Work order
The response must consist of the lines below from the one with "grey vase [579,354,666,507]" through the one with "none -> grey robot [554,247,632,351]", exactly as they appear and with both ends kept.

Data section
■ ■ ■
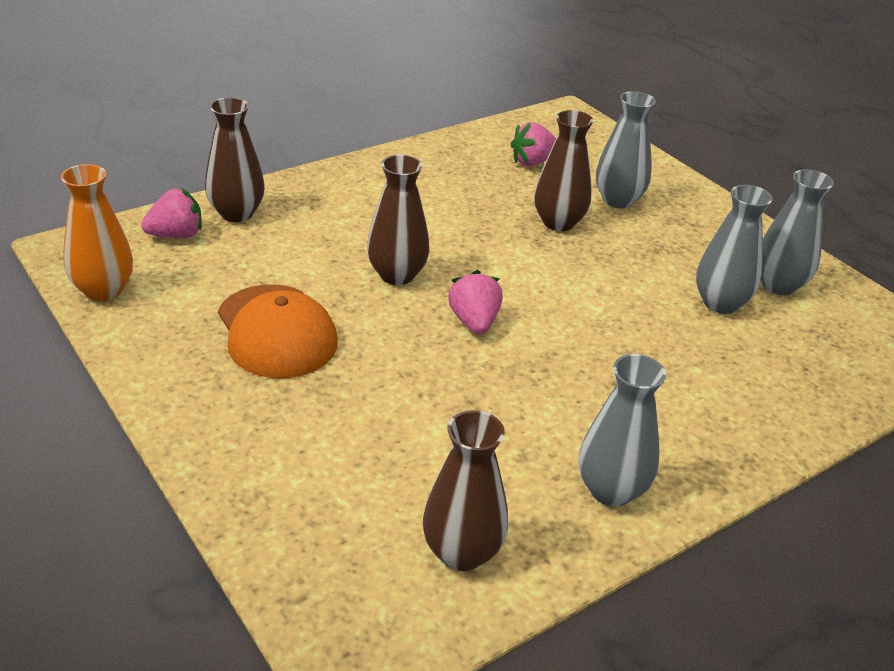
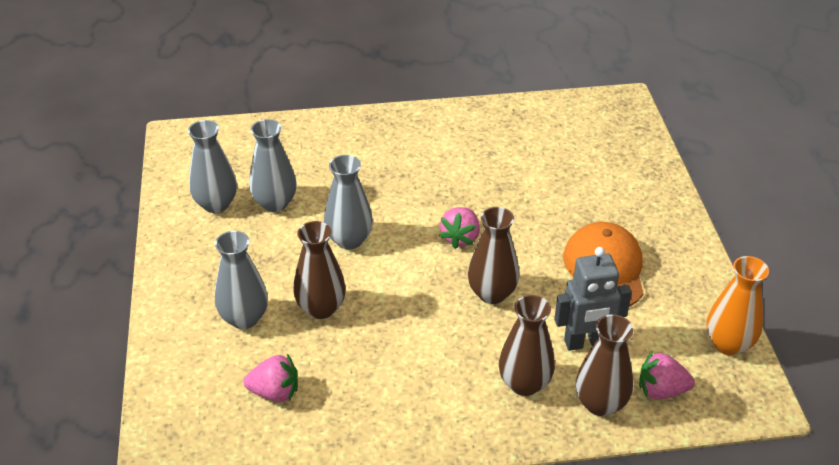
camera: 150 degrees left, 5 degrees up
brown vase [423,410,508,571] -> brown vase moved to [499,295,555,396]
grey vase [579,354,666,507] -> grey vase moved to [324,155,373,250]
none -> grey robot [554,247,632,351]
■ ■ ■
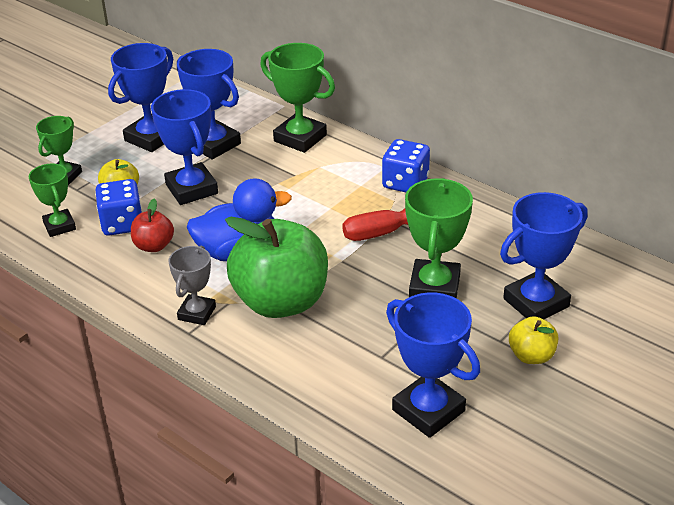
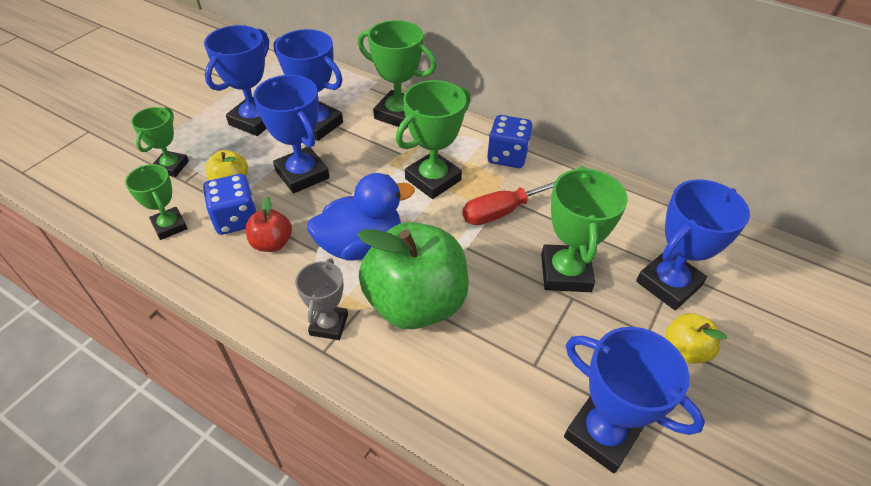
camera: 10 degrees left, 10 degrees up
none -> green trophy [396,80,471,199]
■ ■ ■
Answer below
grey vase [579,354,666,507] -> grey vase moved to [324,155,373,250]
none -> grey robot [554,247,632,351]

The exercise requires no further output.